=== Exercise details ===
Look through the data that follows and copy each line with the string "degrees".

[Dataset records]
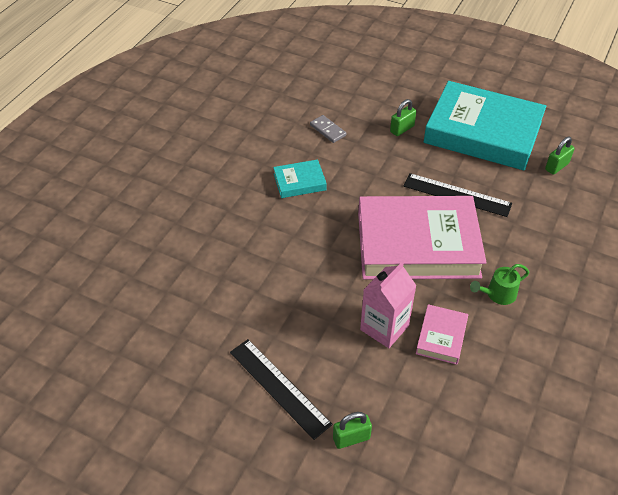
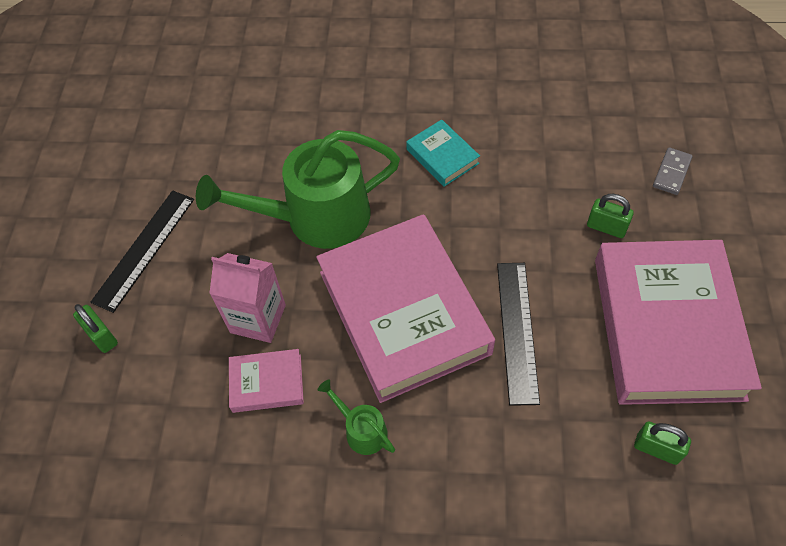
camera: 70 degrees right, 10 degrees up
grey domino [310,115,346,143] -> grey domino moved to [653,147,693,195]
turquoise book [424,81,546,170] -> pink book [595,240,762,405]
none -> green watering can [196,130,400,249]

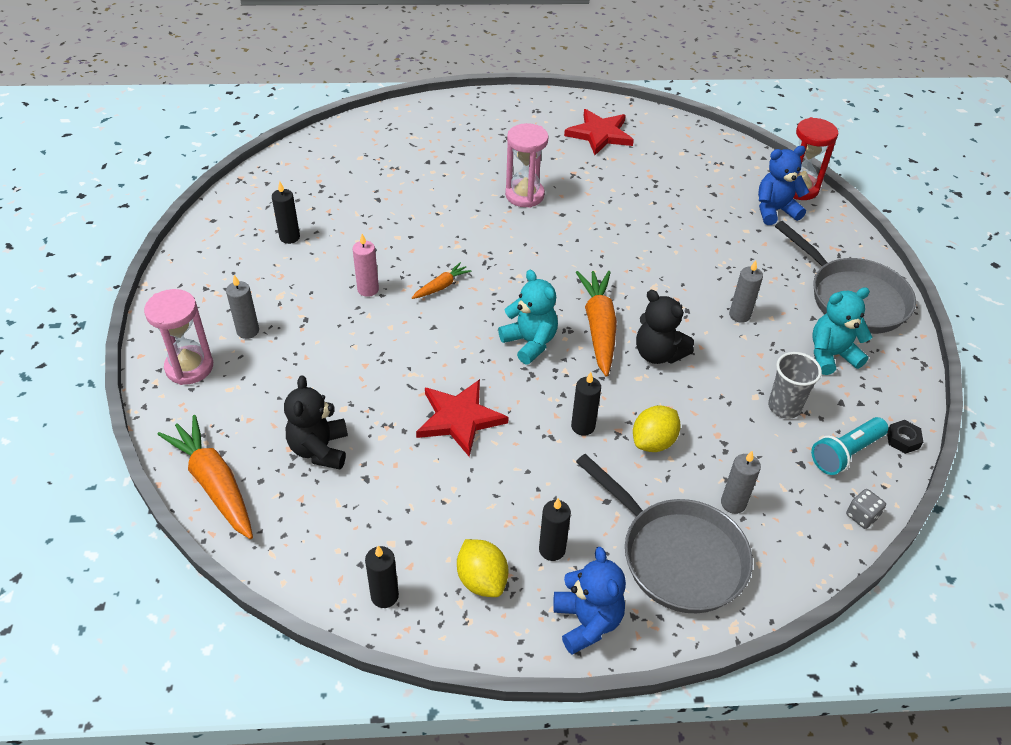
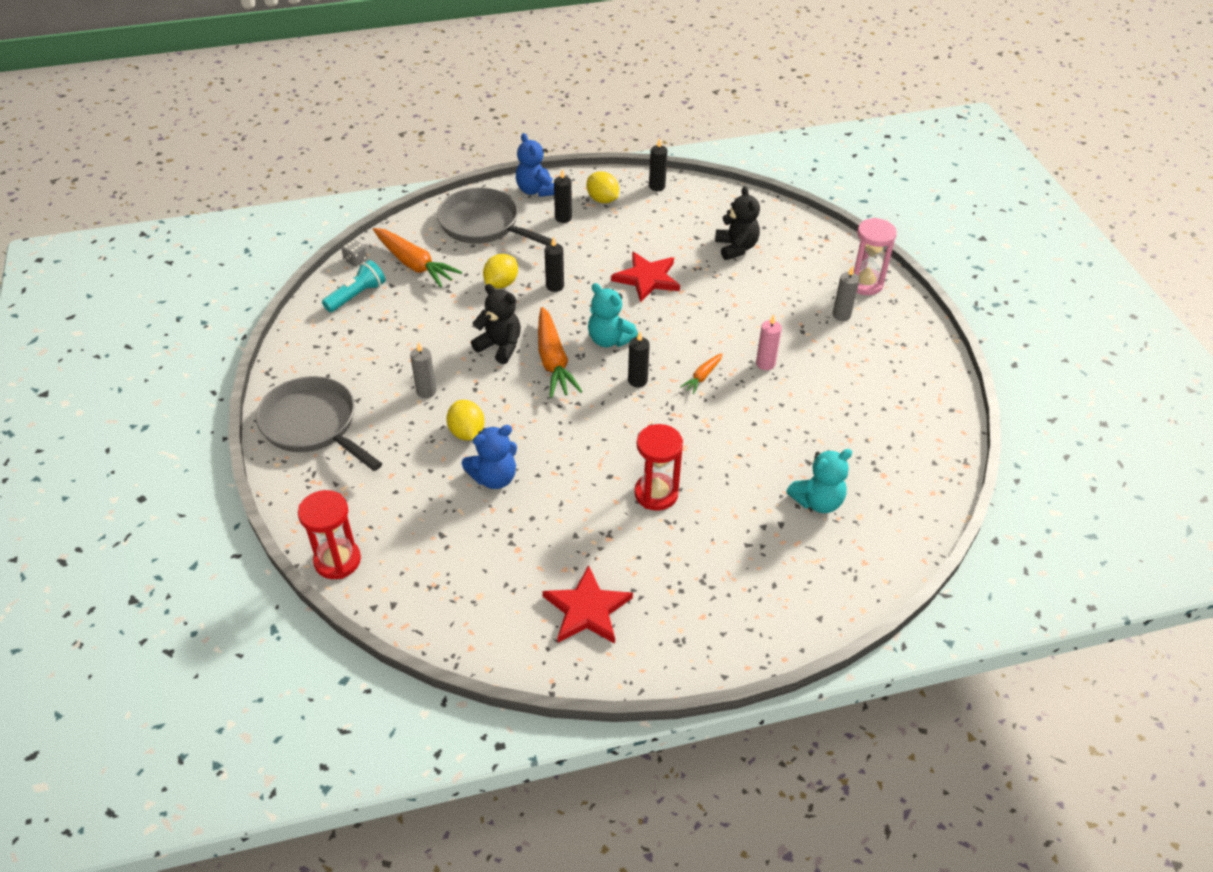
camera: 170 degrees right, 0 degrees up
orange carrot [157,415,253,539] -> orange carrot moved to [373,228,462,287]
black candle [272,181,300,244] -> black candle moved to [628,332,650,387]
pink hourglass [505,123,549,208] -> red hourglass [634,424,683,511]
grey candle [721,451,761,514] -> none
blue teddy bear [758,146,809,225] -> blue teddy bear moved to [462,425,517,489]
grey cup [768,352,822,419] -> none
turquoise teddy bear [812,287,872,375] -> turquoise teddy bear moved to [786,449,852,513]
black nut [887,420,923,454] -> none
none -> yellow lemon [447,400,484,441]

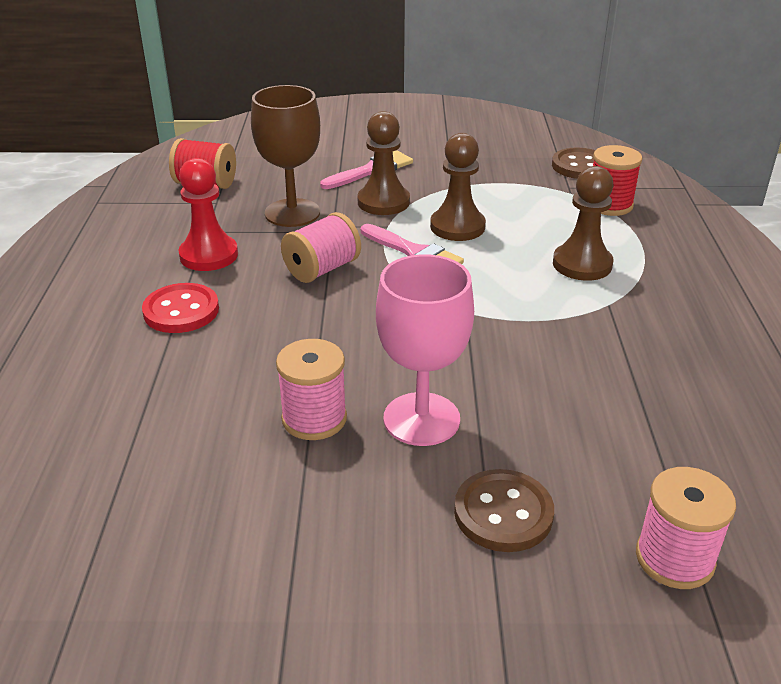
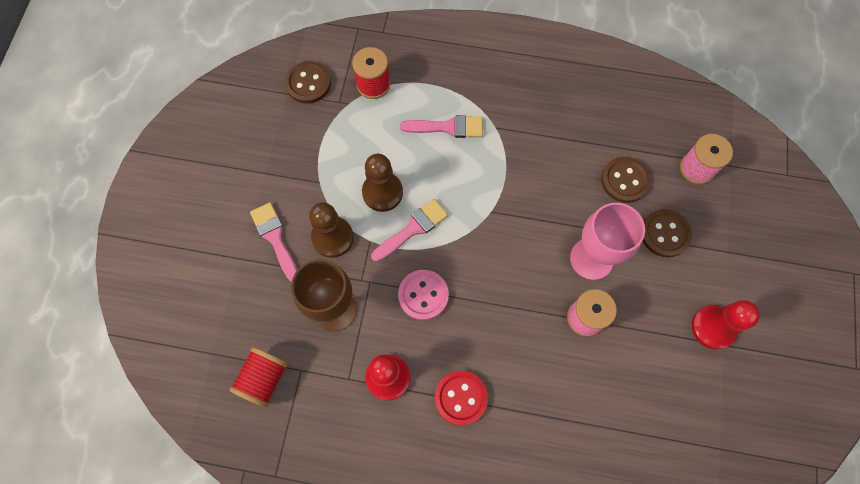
camera: 80 degrees left, 35 degrees up
pink spool [281,212,361,283] -> pink button [398,270,449,320]
brown pawn [553,166,614,281] -> pink brush [400,115,483,138]
none -> brown button [601,157,651,203]
none -> red pawn [692,300,760,350]

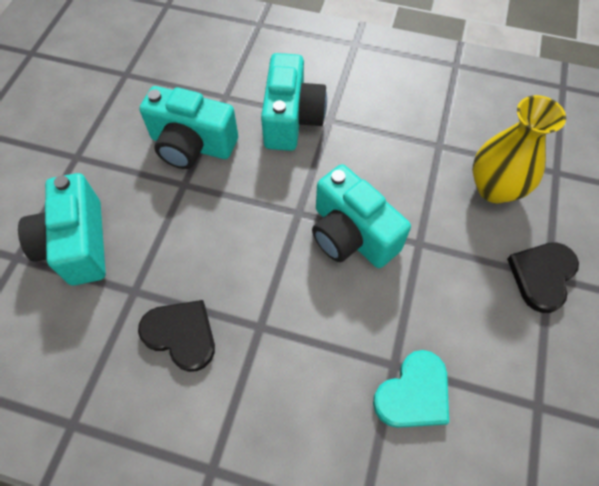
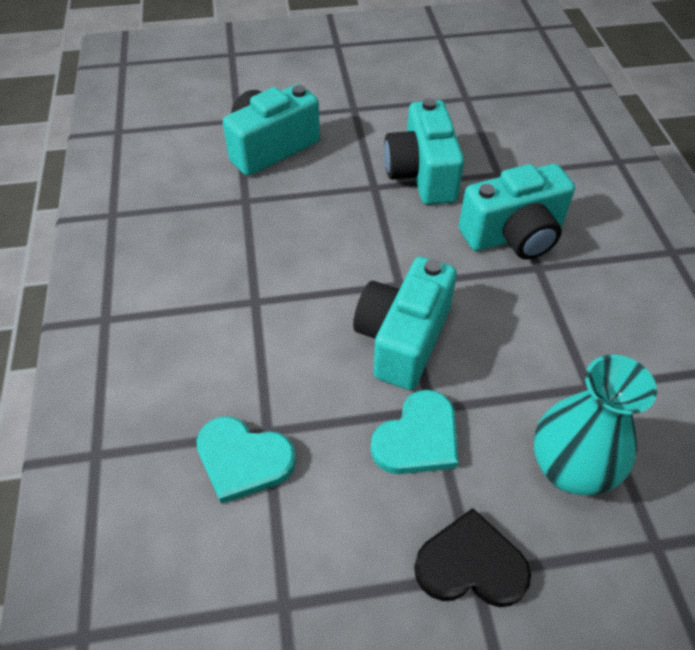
camera: 65 degrees right, 10 degrees down
black heart [138,300,215,372] -> none
yellow vase [473,95,566,203] -> turquoise vase [534,355,657,495]
none -> turquoise heart [371,390,458,474]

=== Your response ===
camera: 70 degrees right, 10 degrees up
camera: 170 degrees right, 0 degrees up
camera: 80 degrees left, 35 degrees up
camera: 65 degrees right, 10 degrees down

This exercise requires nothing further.